(Stored items)
====================
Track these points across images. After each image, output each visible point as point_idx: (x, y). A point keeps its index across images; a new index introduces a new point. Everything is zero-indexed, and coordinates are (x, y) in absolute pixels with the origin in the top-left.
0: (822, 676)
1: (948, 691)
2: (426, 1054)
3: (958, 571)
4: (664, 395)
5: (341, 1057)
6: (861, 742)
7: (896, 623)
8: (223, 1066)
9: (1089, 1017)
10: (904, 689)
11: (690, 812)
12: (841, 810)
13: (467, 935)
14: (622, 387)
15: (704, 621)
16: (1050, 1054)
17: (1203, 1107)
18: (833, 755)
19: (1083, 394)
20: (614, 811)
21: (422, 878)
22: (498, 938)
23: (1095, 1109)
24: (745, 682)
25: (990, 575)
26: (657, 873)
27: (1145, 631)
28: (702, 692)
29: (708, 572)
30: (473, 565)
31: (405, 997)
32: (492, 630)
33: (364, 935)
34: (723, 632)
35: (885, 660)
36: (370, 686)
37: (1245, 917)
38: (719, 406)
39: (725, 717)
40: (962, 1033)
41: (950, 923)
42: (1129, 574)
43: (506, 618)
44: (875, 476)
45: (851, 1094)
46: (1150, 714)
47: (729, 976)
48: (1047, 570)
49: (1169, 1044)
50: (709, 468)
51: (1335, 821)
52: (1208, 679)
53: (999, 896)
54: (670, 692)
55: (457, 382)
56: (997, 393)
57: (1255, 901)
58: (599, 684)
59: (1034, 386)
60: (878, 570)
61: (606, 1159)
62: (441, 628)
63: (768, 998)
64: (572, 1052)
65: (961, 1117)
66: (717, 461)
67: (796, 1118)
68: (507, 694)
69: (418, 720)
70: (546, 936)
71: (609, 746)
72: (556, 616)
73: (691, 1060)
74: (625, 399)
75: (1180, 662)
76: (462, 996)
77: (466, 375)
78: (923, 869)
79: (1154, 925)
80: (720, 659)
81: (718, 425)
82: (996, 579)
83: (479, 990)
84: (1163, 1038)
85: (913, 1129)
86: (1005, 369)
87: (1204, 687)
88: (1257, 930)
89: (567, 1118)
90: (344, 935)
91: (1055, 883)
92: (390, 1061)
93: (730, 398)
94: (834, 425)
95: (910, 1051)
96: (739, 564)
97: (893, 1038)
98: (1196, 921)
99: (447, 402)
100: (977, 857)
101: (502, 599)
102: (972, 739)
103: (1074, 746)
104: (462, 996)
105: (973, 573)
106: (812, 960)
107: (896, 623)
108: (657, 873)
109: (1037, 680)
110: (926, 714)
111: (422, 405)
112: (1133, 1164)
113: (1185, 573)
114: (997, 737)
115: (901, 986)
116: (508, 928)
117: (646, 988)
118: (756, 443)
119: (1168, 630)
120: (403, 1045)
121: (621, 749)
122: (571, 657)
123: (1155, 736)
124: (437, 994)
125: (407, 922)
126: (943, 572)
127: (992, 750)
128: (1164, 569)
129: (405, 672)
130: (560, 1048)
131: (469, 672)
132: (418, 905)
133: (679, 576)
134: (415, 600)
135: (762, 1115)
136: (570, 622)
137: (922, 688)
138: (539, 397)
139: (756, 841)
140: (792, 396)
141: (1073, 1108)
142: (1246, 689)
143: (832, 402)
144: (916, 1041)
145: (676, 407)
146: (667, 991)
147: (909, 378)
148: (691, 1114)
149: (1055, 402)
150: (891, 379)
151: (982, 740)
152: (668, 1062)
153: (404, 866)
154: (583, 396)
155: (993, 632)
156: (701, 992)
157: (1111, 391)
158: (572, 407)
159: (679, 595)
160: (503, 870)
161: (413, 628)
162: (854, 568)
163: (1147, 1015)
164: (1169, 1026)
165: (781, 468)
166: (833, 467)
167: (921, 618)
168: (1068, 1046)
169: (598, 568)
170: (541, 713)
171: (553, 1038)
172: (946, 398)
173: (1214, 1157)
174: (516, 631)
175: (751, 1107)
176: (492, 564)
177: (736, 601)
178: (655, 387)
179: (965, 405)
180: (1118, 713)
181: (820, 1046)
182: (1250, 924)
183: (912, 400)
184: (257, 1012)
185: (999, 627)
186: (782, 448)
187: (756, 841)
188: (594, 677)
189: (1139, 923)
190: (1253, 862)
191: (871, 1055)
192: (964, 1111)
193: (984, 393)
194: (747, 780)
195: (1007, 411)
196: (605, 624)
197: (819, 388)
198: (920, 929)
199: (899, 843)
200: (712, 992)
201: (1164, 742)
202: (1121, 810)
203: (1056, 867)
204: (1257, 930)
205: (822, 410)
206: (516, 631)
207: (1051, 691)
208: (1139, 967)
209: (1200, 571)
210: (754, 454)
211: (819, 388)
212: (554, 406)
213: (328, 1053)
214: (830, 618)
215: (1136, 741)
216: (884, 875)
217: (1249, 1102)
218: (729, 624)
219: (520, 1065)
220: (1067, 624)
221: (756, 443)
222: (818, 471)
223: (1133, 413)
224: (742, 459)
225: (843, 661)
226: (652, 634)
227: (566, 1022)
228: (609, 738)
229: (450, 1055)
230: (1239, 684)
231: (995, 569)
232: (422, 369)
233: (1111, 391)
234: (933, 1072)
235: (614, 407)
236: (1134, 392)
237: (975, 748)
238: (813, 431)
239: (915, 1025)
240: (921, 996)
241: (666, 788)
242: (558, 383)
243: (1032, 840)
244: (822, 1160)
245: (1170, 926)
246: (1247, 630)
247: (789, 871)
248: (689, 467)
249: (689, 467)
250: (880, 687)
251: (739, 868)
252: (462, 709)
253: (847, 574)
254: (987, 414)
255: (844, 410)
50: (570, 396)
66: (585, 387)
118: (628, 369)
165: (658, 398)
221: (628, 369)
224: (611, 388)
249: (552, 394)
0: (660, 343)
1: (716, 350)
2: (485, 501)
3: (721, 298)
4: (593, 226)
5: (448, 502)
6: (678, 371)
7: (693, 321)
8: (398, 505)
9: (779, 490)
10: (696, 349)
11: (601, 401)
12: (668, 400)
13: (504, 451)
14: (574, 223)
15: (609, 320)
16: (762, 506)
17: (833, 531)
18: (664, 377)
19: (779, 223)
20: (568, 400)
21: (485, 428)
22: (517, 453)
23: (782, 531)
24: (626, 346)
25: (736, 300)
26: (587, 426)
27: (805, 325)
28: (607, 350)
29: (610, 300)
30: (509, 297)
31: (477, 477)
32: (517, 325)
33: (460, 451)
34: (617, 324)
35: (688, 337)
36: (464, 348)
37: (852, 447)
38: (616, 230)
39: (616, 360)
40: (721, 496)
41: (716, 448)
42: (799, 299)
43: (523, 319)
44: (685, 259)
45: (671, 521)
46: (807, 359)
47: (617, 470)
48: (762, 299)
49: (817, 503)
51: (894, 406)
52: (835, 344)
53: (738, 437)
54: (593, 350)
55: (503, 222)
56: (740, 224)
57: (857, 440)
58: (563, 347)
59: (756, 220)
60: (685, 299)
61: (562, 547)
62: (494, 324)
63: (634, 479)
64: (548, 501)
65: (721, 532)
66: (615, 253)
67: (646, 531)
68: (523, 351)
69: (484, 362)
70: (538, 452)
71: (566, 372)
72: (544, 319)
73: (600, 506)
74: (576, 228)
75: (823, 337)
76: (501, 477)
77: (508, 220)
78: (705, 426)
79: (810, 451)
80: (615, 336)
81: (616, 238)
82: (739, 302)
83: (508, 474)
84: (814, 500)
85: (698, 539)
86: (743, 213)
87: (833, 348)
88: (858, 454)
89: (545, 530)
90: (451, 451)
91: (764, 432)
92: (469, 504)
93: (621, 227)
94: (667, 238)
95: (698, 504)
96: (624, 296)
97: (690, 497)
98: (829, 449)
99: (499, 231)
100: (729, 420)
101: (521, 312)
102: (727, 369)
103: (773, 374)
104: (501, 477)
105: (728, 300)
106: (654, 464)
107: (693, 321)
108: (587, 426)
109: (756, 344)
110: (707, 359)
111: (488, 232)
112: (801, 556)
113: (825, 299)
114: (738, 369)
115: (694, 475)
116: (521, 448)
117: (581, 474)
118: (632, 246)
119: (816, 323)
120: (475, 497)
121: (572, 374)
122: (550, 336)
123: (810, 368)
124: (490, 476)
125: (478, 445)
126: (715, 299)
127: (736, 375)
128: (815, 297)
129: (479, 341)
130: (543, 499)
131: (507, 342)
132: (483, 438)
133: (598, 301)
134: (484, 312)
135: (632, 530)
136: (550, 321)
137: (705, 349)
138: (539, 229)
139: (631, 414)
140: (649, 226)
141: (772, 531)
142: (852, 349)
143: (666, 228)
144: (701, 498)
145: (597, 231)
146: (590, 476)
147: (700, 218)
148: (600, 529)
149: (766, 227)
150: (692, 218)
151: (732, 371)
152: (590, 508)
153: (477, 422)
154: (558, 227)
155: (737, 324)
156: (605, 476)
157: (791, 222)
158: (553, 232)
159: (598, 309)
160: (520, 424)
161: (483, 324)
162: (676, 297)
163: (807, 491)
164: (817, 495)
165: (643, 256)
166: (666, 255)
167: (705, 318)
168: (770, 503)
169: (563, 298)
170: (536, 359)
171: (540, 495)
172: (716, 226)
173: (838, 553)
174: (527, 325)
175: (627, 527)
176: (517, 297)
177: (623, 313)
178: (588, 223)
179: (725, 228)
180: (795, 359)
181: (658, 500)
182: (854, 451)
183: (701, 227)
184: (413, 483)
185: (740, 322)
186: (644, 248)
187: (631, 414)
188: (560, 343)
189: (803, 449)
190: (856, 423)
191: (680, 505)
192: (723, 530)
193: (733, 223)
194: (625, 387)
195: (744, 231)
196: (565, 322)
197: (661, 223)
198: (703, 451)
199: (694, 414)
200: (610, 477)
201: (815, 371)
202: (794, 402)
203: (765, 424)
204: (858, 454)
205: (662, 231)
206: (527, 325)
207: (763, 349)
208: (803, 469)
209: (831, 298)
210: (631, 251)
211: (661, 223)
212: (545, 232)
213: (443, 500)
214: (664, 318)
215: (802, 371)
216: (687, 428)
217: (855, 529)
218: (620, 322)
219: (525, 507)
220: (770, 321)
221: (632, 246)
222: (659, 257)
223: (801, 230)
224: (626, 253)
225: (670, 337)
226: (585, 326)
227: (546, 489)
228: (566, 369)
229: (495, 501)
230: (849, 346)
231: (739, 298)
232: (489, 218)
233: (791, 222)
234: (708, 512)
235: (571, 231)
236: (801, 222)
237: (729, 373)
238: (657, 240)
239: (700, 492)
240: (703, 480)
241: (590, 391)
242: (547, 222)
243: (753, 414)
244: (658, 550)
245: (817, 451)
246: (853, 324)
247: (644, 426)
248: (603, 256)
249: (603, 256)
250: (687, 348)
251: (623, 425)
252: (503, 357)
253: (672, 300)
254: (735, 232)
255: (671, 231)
====================
▸ AIM OF THE EXERCISE:
Format the stretch from the start of the records through the line containing "35: (885, 660)" as a numbered list, omitting any blank lines.

▸ SOLUTION BELOW:
1. Track these points across images. After each image, output each visible point as point_idx: (x, y). A point keeps its index across images; a new index introduces a new point. Everything is zero-indexed, and coordinates are (x, y) in absolute pixels with the origin in the top-left.
2. 0: (822, 676)
3. 1: (948, 691)
4. 2: (426, 1054)
5. 3: (958, 571)
6. 4: (664, 395)
7. 5: (341, 1057)
8. 6: (861, 742)
9. 7: (896, 623)
10. 8: (223, 1066)
11. 9: (1089, 1017)
12. 10: (904, 689)
13. 11: (690, 812)
14. 12: (841, 810)
15. 13: (467, 935)
16. 14: (622, 387)
17. 15: (704, 621)
18. 16: (1050, 1054)
19. 17: (1203, 1107)
20. 18: (833, 755)
21. 19: (1083, 394)
22. 20: (614, 811)
23. 21: (422, 878)
24. 22: (498, 938)
25. 23: (1095, 1109)
26. 24: (745, 682)
27. 25: (990, 575)
28. 26: (657, 873)
29. 27: (1145, 631)
30. 28: (702, 692)
31. 29: (708, 572)
32. 30: (473, 565)
33. 31: (405, 997)
34. 32: (492, 630)
35. 33: (364, 935)
36. 34: (723, 632)
37. 35: (885, 660)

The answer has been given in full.